Shape position tracking data:
· · · · ·
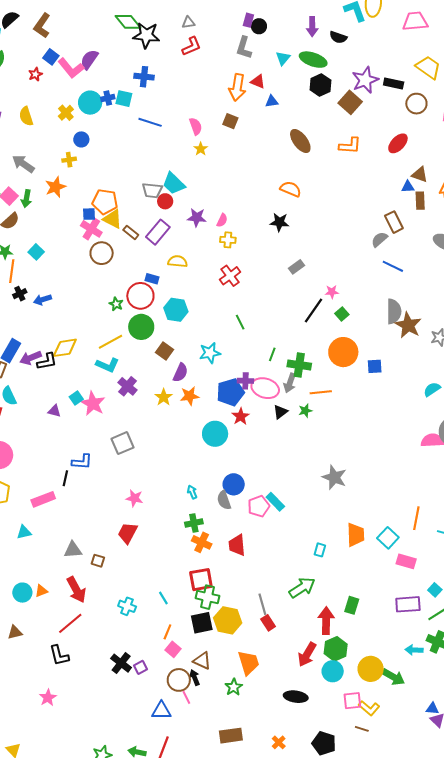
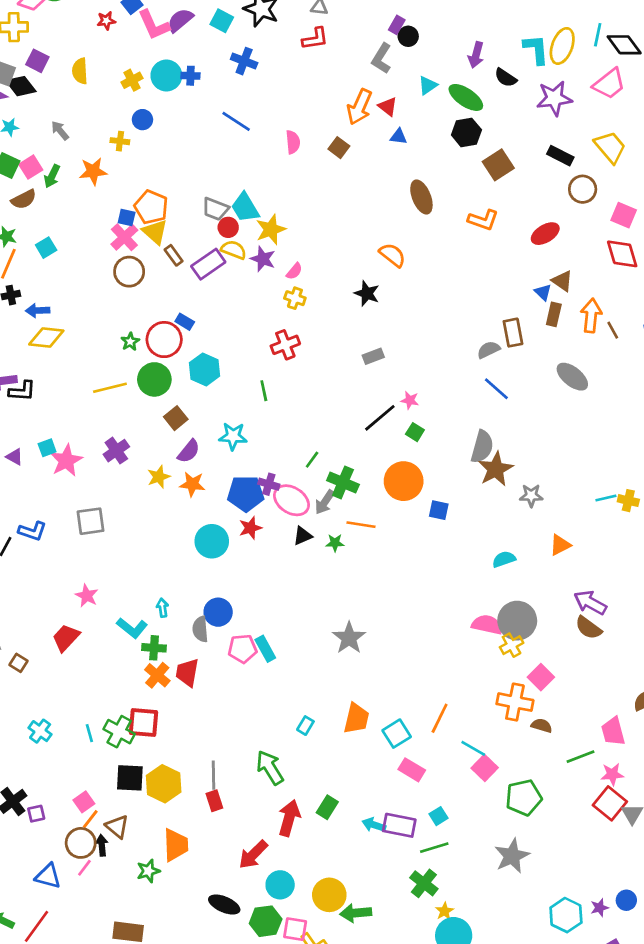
pink trapezoid: (415, 21) -> (609, 84), turned 132
purple star: (365, 80) -> (554, 98), moved
cyan square: (124, 99) -> (222, 21), moved
yellow star: (201, 149) -> (271, 229), moved, size x1.6
gray arrow: (23, 164) -> (60, 131), size x0.7
blue triangle: (408, 187) -> (543, 292), turned 32
yellow semicircle: (178, 261) -> (234, 250), moved
green square: (342, 314) -> (415, 432), turned -32
green line: (240, 322) -> (264, 391), moved
yellow diamond: (65, 348) -> (46, 338), moved
cyan L-shape: (107, 365) -> (132, 628), moved
red trapezoid: (237, 545) -> (187, 672), moved
green arrow: (302, 588) -> (270, 768), turned -104
green cross: (208, 597) -> (119, 732), moved
orange line: (167, 632) -> (90, 819), moved
green hexagon: (336, 649) -> (266, 921), moved
cyan arrow: (414, 650) -> (374, 825), moved
green arrow: (393, 677) -> (356, 913), turned 130
pink line: (186, 697) -> (84, 868), turned 48

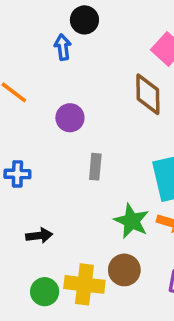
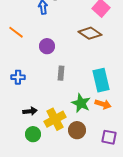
brown diamond: (148, 94) -> (90, 33), turned -55
yellow cross: (84, 284) -> (55, 119), moved, turned -35
green circle: (45, 292) -> (33, 134), moved

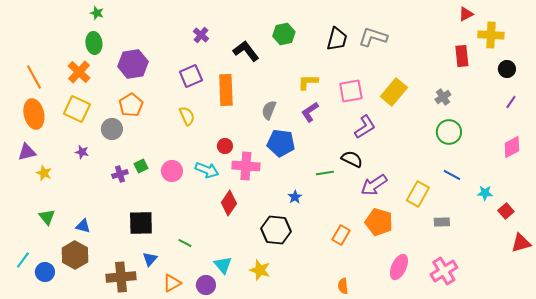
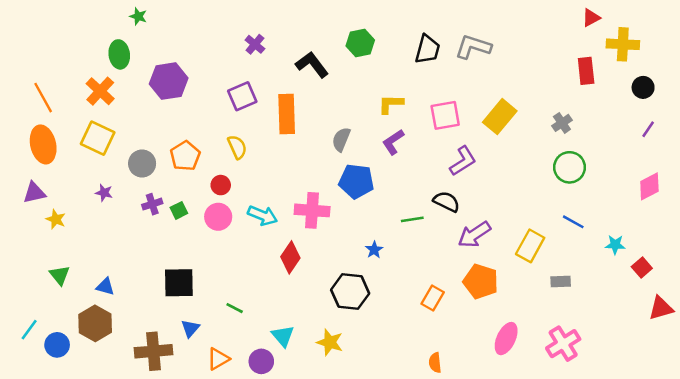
green star: (97, 13) -> (138, 16), moved
orange pentagon: (131, 105) -> (185, 156), moved
red circle: (225, 146) -> (221, 185), moved
purple cross: (120, 174) -> (152, 204), moved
· · · · ·
Could you repeat all of the entries exactly, without any of the images?

> [Solution to the exercise]
pink trapezoid: (415, 21) -> (609, 84), turned 132
purple star: (365, 80) -> (554, 98), moved
cyan square: (124, 99) -> (222, 21), moved
yellow star: (201, 149) -> (271, 229), moved, size x1.6
gray arrow: (23, 164) -> (60, 131), size x0.7
blue triangle: (408, 187) -> (543, 292), turned 32
yellow semicircle: (178, 261) -> (234, 250), moved
green square: (342, 314) -> (415, 432), turned -32
green line: (240, 322) -> (264, 391), moved
yellow diamond: (65, 348) -> (46, 338), moved
cyan L-shape: (107, 365) -> (132, 628), moved
red trapezoid: (237, 545) -> (187, 672), moved
green arrow: (302, 588) -> (270, 768), turned -104
green cross: (208, 597) -> (119, 732), moved
orange line: (167, 632) -> (90, 819), moved
green hexagon: (336, 649) -> (266, 921), moved
cyan arrow: (414, 650) -> (374, 825), moved
green arrow: (393, 677) -> (356, 913), turned 130
pink line: (186, 697) -> (84, 868), turned 48

brown diamond: (148, 94) -> (90, 33), turned -55
yellow cross: (84, 284) -> (55, 119), moved, turned -35
green circle: (45, 292) -> (33, 134), moved

green star: (97, 13) -> (138, 16), moved
orange pentagon: (131, 105) -> (185, 156), moved
red circle: (225, 146) -> (221, 185), moved
purple cross: (120, 174) -> (152, 204), moved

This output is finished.